WHAT TO WORK ON –
The data below is to be transcribed word for word; pictures are to be excluded.
━━━ SOURCE MATERIAL ━━━
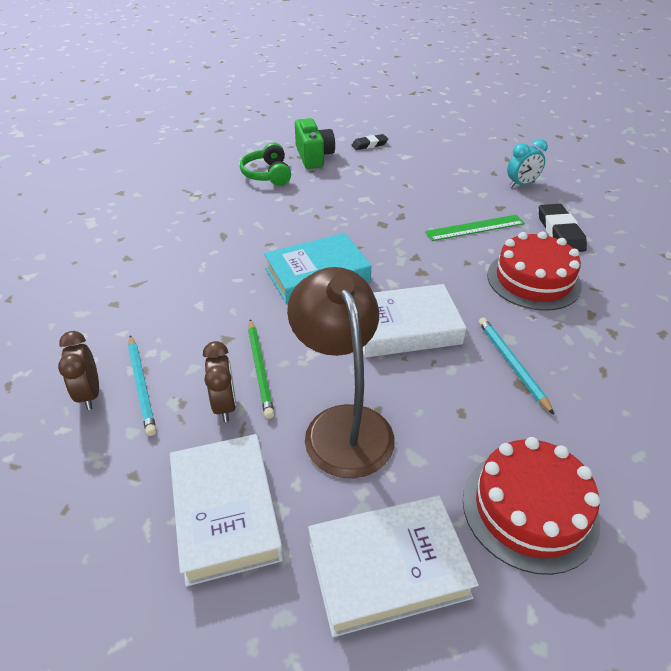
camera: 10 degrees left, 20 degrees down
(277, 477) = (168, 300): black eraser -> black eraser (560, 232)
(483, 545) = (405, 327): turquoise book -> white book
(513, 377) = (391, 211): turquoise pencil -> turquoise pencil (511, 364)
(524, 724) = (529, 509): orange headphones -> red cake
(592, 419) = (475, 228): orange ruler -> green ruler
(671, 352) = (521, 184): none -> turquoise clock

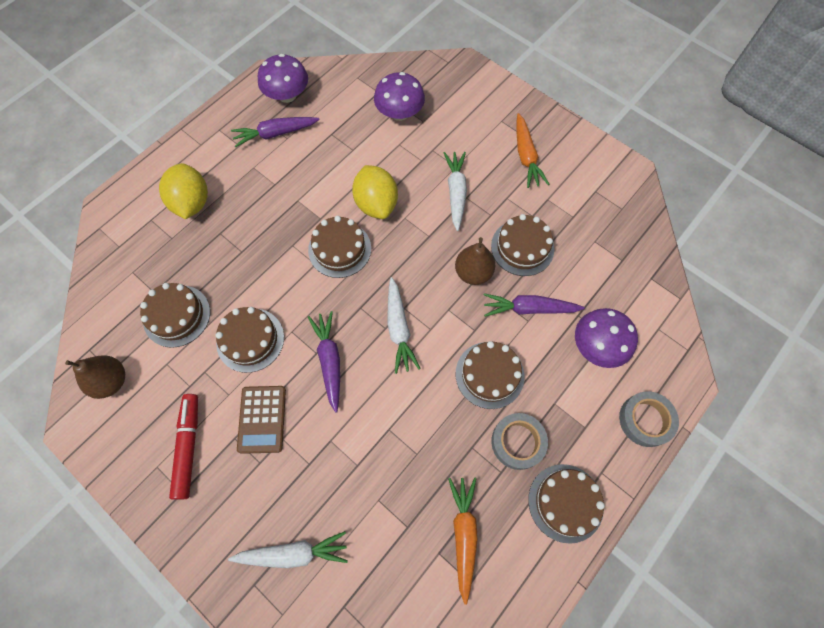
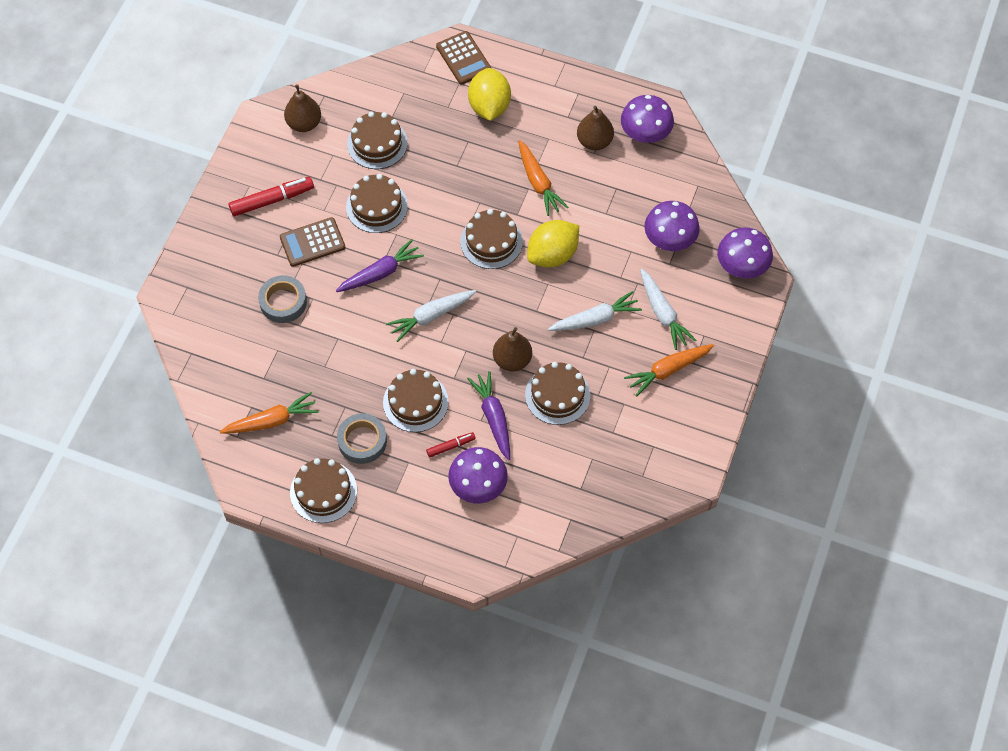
camera: 70 degrees right, 5 degrees down
(125, 207) = (463, 58): none -> brown calculator
(192, 203) = (489, 106): yellow lemon -> yellow lemon turned 60 degrees counterclockwise
(275, 134) = (594, 141): purple carrot -> brown pear
(293, 553) = (218, 305): white carrot -> white carrot (663, 313)
(295, 190) = (538, 183): none -> orange carrot
(446, 74) = (742, 266): none -> purple mushroom
(548, 357) = (450, 446): none -> red marker
(645, 420) = (420, 541): grey tape -> grey tape (283, 302)

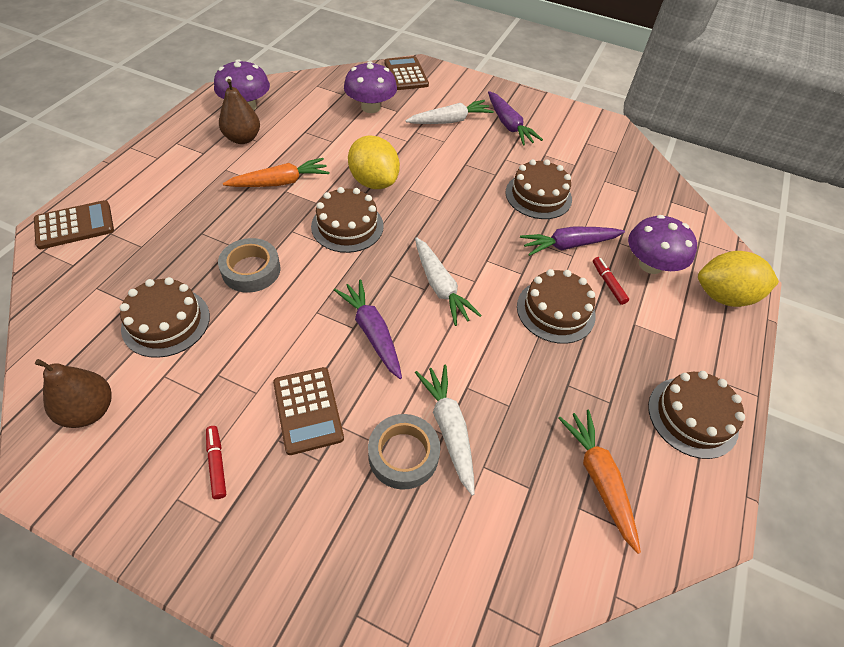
camera: 90 degrees left, 10 degrees down
(271, 200) = (217, 464): red marker -> red marker, size x0.55
(362, 441) = (614, 368): grey tape -> grey tape (251, 270)
(376, 206) = (268, 329): brown cake -> none
(489, 106) = (159, 210): yellow lemon -> yellow lemon (723, 296)
(512, 360) = (499, 224): brown pear -> none
(595, 319) = (453, 161): white carrot -> white carrot (448, 429)
(668, 370) = (509, 125): orange carrot -> purple carrot
(742, 266) = (406, 74): purple mushroom -> brown calculator

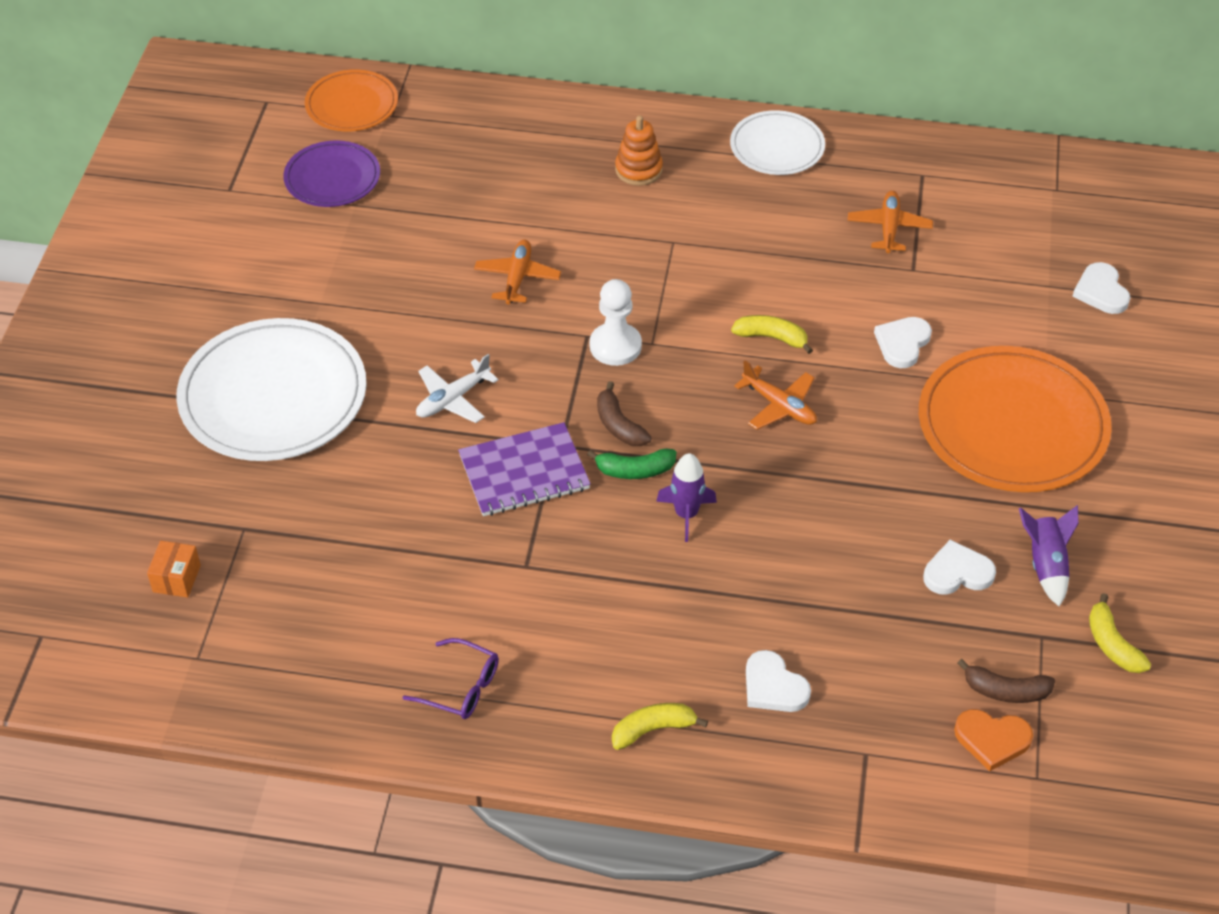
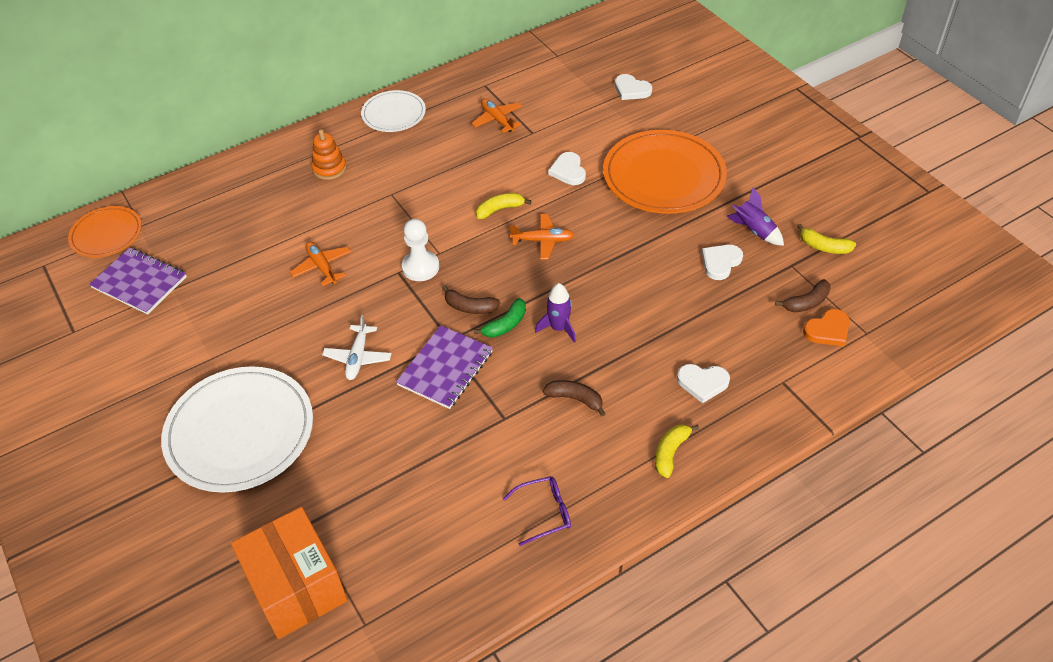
camera: 40 degrees left, 0 degrees up
(176, 578) = (296, 587): orange box -> orange box, size x2.45
(332, 178) = (139, 282): purple plate -> purple notebook
(618, 600) = (575, 399): none -> brown banana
━━━
RESPONSE FOR THIS EXERCISE –
camera: 10 degrees left, 20 degrees down
(277, 477) = (168, 300): black eraser -> black eraser (560, 232)
(483, 545) = (405, 327): turquoise book -> white book
(513, 377) = (391, 211): turquoise pencil -> turquoise pencil (511, 364)
(524, 724) = (529, 509): orange headphones -> red cake
(592, 419) = (475, 228): orange ruler -> green ruler
(671, 352) = (521, 184): none -> turquoise clock

camera: 70 degrees right, 5 degrees down
(125, 207) = (463, 58): none -> brown calculator
(192, 203) = (489, 106): yellow lemon -> yellow lemon turned 60 degrees counterclockwise
(275, 134) = (594, 141): purple carrot -> brown pear
(293, 553) = (218, 305): white carrot -> white carrot (663, 313)
(295, 190) = (538, 183): none -> orange carrot
(446, 74) = (742, 266): none -> purple mushroom
(548, 357) = (450, 446): none -> red marker
(645, 420) = (420, 541): grey tape -> grey tape (283, 302)

camera: 90 degrees left, 10 degrees down
(271, 200) = (217, 464): red marker -> red marker, size x0.55
(362, 441) = (614, 368): grey tape -> grey tape (251, 270)
(376, 206) = (268, 329): brown cake -> none
(489, 106) = (159, 210): yellow lemon -> yellow lemon (723, 296)
(512, 360) = (499, 224): brown pear -> none
(595, 319) = (453, 161): white carrot -> white carrot (448, 429)
(668, 370) = (509, 125): orange carrot -> purple carrot
(742, 266) = (406, 74): purple mushroom -> brown calculator

camera: 40 degrees left, 0 degrees up
(176, 578) = (296, 587): orange box -> orange box, size x2.45
(332, 178) = (139, 282): purple plate -> purple notebook
(618, 600) = (575, 399): none -> brown banana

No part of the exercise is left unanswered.